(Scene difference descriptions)
################
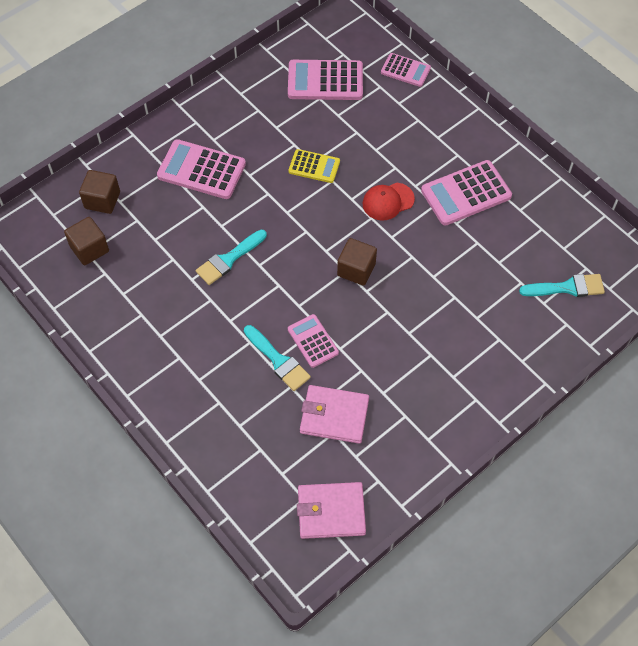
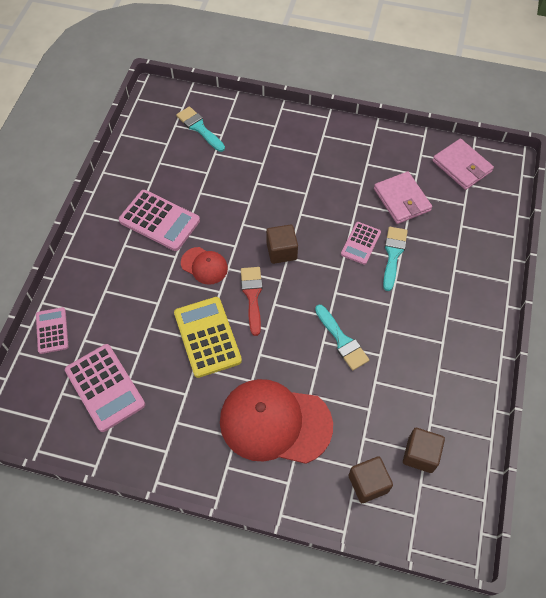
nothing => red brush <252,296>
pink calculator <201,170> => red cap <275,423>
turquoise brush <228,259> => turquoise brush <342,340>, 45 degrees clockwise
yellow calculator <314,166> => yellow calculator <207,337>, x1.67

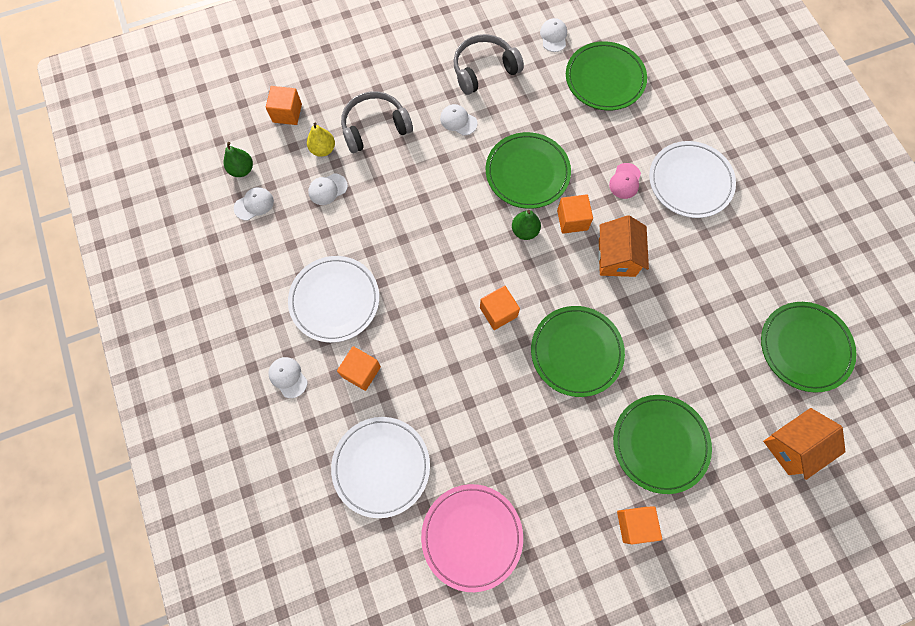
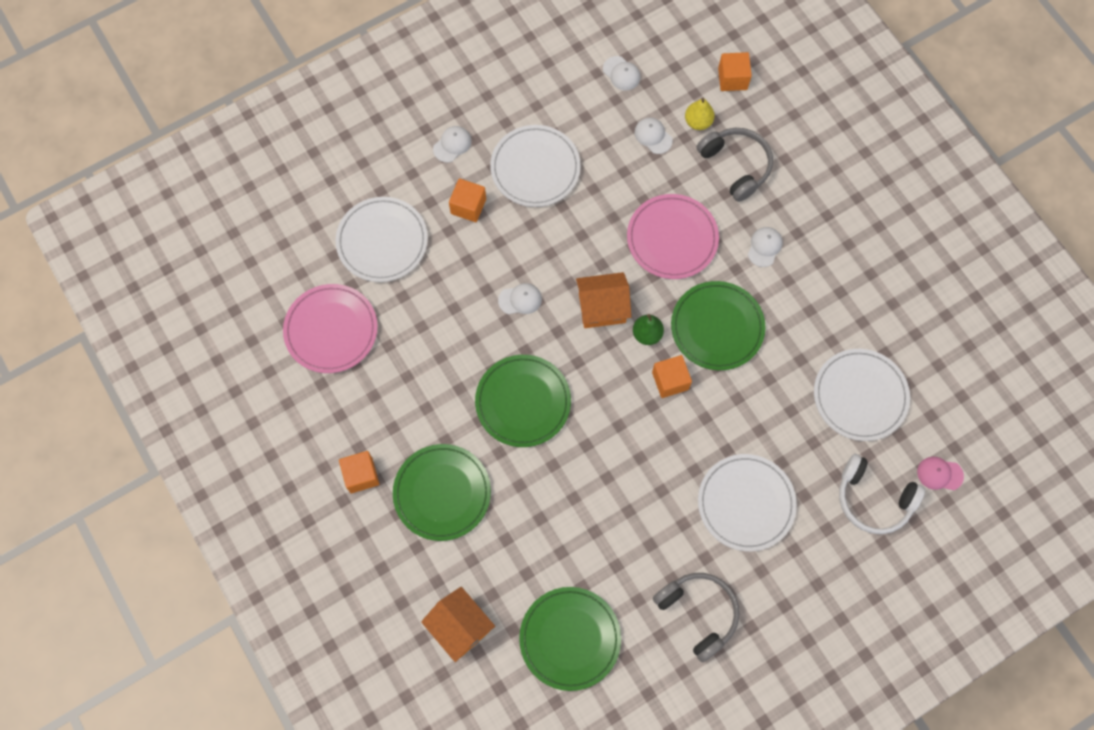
green pear <242,169> => nothing
orange cube <498,312> => nothing
nothing => pink plate <672,238>
nothing => white headphones <873,499>
grey headphones <484,70> => grey headphones <698,613>, moved
white cap <553,36> => white cap <520,299>, moved
orange house <617,257> => orange house <602,308>, moved
pink cap <625,181> => pink cap <939,474>, moved
green plate <605,79> => white plate <860,396>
################
Your reply should hold every line from the data that contains "white", copied in full.

nothing => white headphones <873,499>
white cap <553,36> => white cap <520,299>, moved
green plate <605,79> => white plate <860,396>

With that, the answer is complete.